**PROBLEM DETAILS:**
Pictures aside, can you reproduce the records word for word?

**RECORDS:**

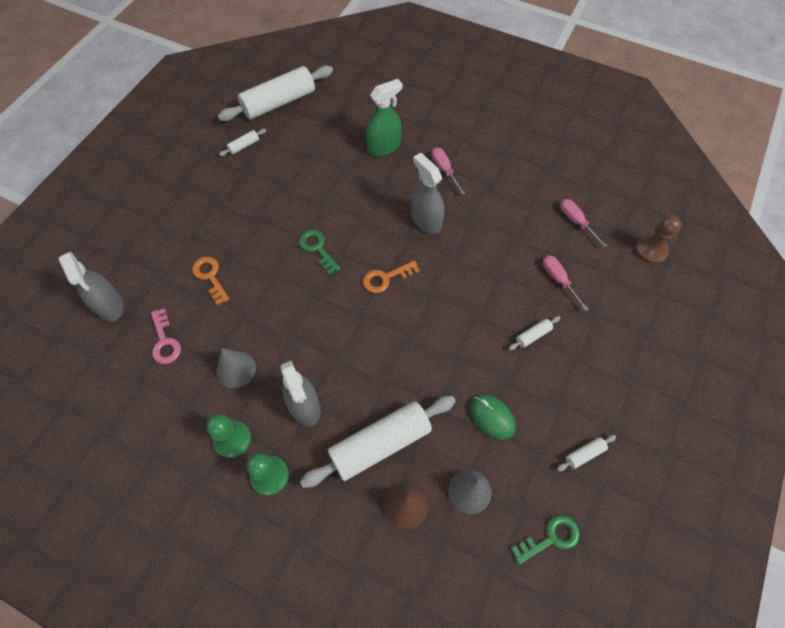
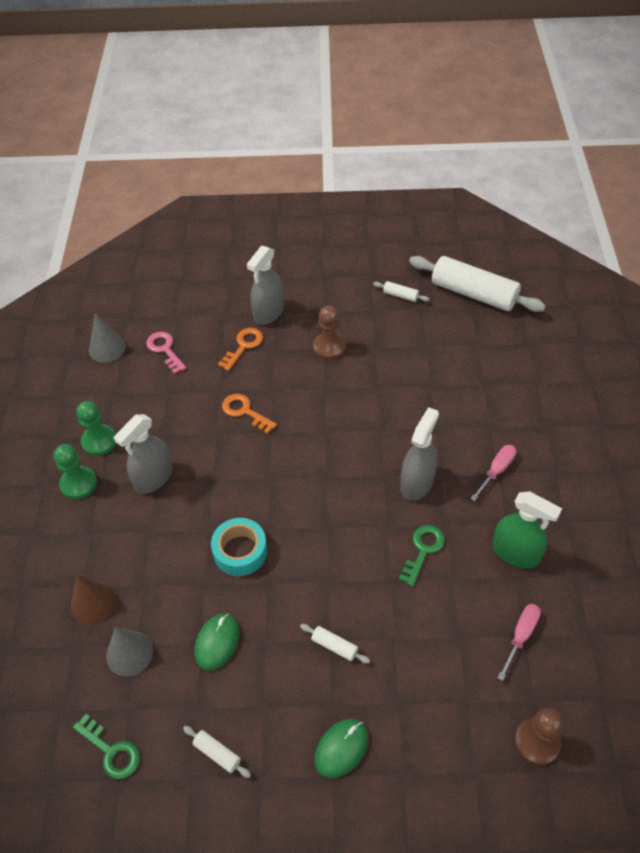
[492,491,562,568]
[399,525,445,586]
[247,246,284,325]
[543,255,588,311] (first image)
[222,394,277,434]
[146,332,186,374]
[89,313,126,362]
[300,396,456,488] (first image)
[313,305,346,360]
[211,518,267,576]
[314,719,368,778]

**OUTPUT OF THE EXERCISE:**
[492,491,562,568]
[399,525,445,586]
[247,246,284,325]
[543,255,588,311] (first image)
[222,394,277,434]
[146,332,186,374]
[89,313,126,362]
[300,396,456,488] (first image)
[313,305,346,360]
[211,518,267,576]
[314,719,368,778]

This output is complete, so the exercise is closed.